● Problem statement: Write out only the tail of the records, beginning at the line containing "R9: 3.3k (N_13, N_27) -> 3.3k (N_27, VA)" and including the last line, exactly as written.

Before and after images
-=-=-

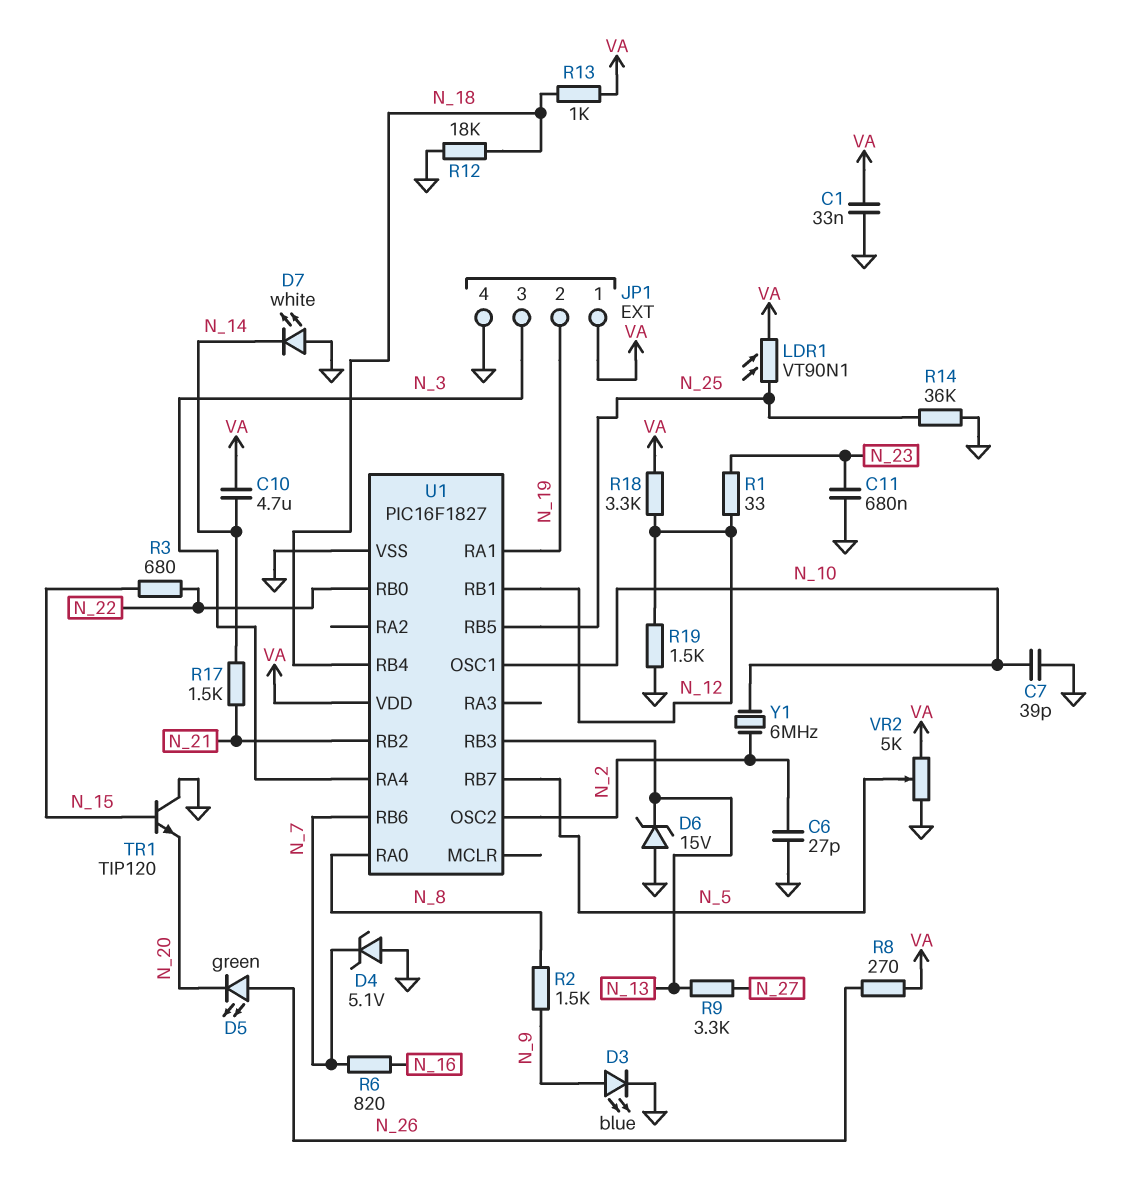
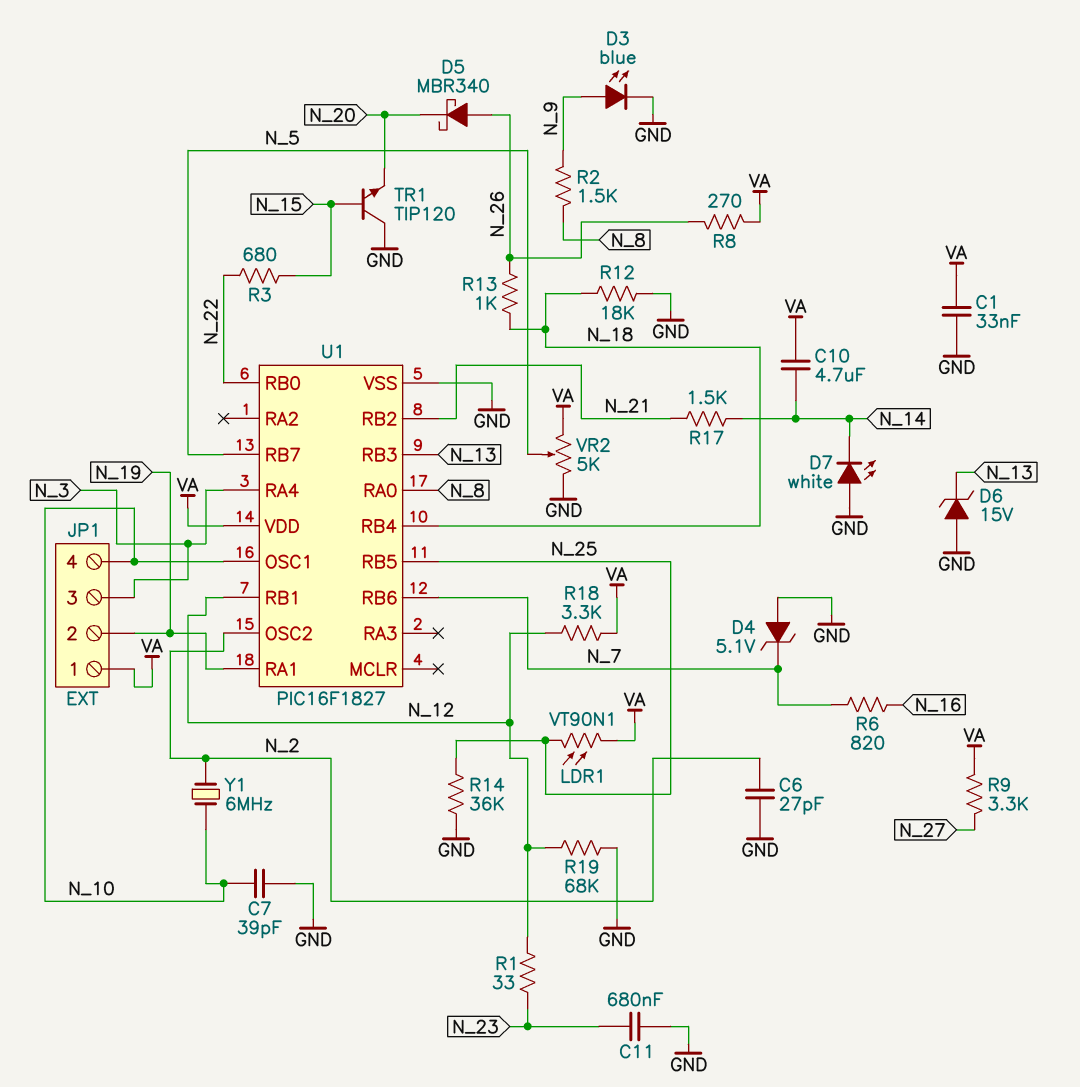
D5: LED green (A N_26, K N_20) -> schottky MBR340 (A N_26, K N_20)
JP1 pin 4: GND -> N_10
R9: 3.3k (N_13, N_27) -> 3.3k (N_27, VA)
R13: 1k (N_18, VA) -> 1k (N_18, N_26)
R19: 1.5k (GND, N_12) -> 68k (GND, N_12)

-=-=-

● Answer area:
R9: 3.3k (N_13, N_27) -> 3.3k (N_27, VA)
R13: 1k (N_18, VA) -> 1k (N_18, N_26)
R19: 1.5k (GND, N_12) -> 68k (GND, N_12)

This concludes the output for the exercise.